*Task instructions*: At the line with "(371, 163) = (348, 259): brown", start copying; carry on through the last line of the material below, exactly as written, and stop there.

*Dataset excerpts*:
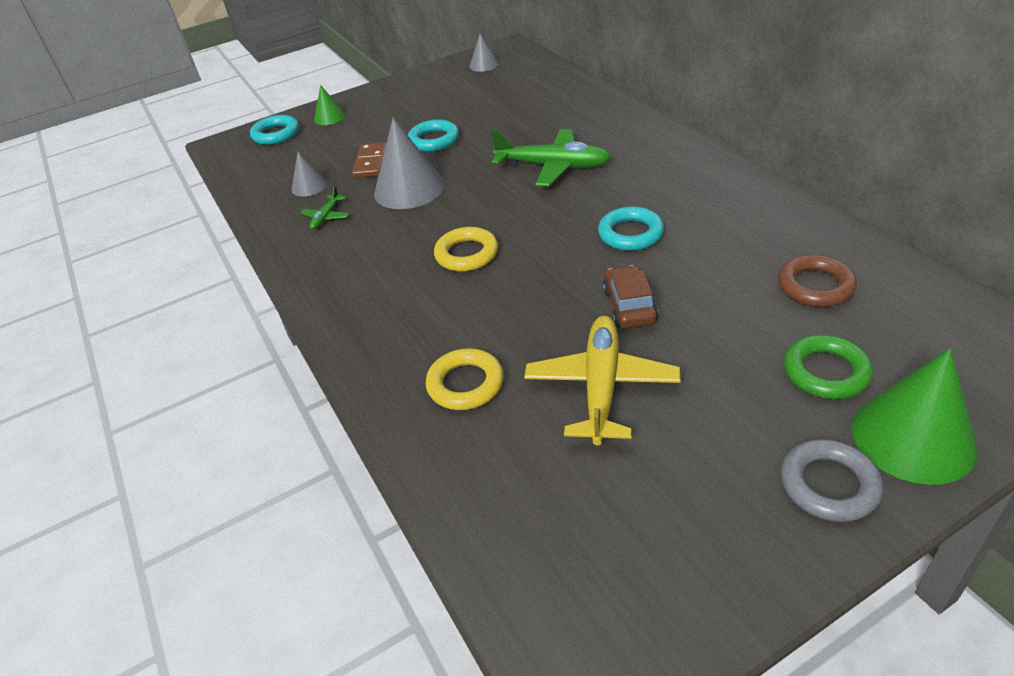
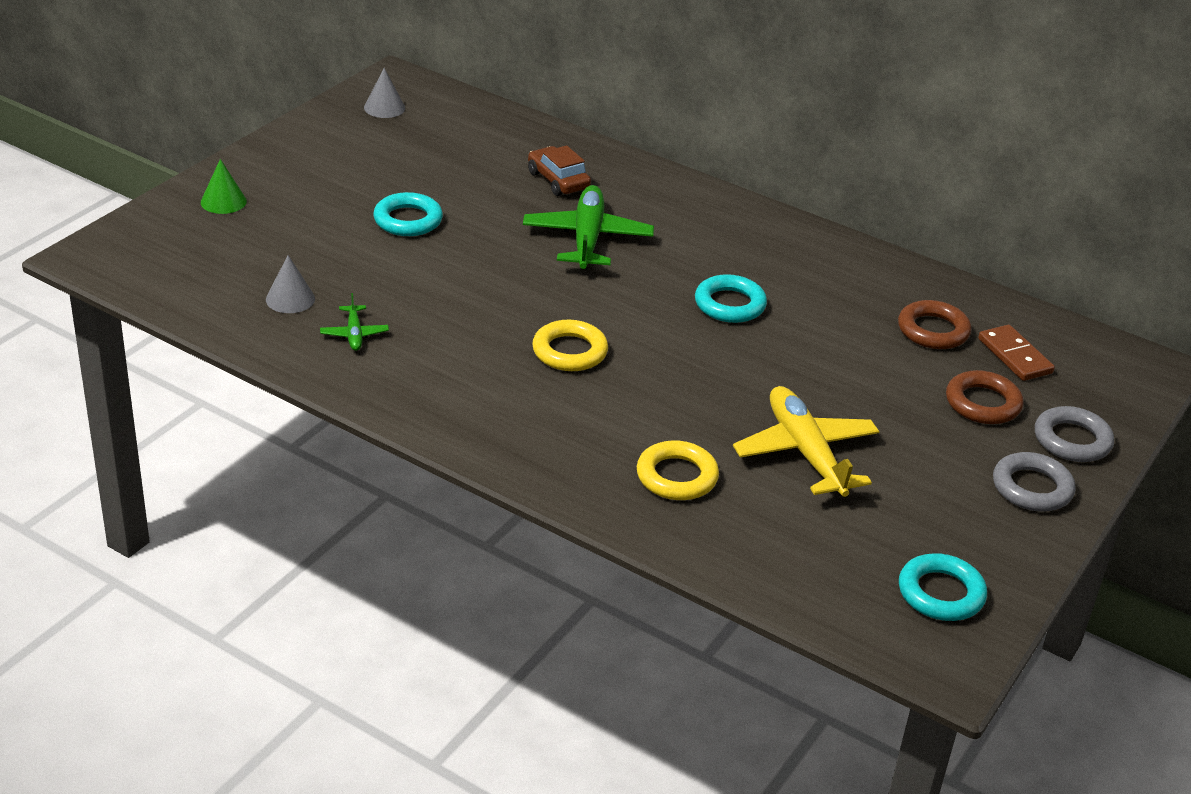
camera: 35 degrees left, 5 degrees down
(276, 134) = (163, 233): turquoise ring -> turquoise ring (941, 593)
(371, 163) = (348, 259): brown domino -> brown domino (1015, 356)
(409, 189) = (431, 286): grey cone -> none
(552, 166) = (587, 239): green plane -> green plane turned 75 degrees counterclockwise
(629, 306) = (780, 377): brown car -> brown car (558, 180)
(825, 372) = (982, 403): green ring -> brown ring
(913, 437) = (1072, 440): green cone -> grey ring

*Solution*:
(371, 163) = (348, 259): brown domino -> brown domino (1015, 356)
(409, 189) = (431, 286): grey cone -> none
(552, 166) = (587, 239): green plane -> green plane turned 75 degrees counterclockwise
(629, 306) = (780, 377): brown car -> brown car (558, 180)
(825, 372) = (982, 403): green ring -> brown ring
(913, 437) = (1072, 440): green cone -> grey ring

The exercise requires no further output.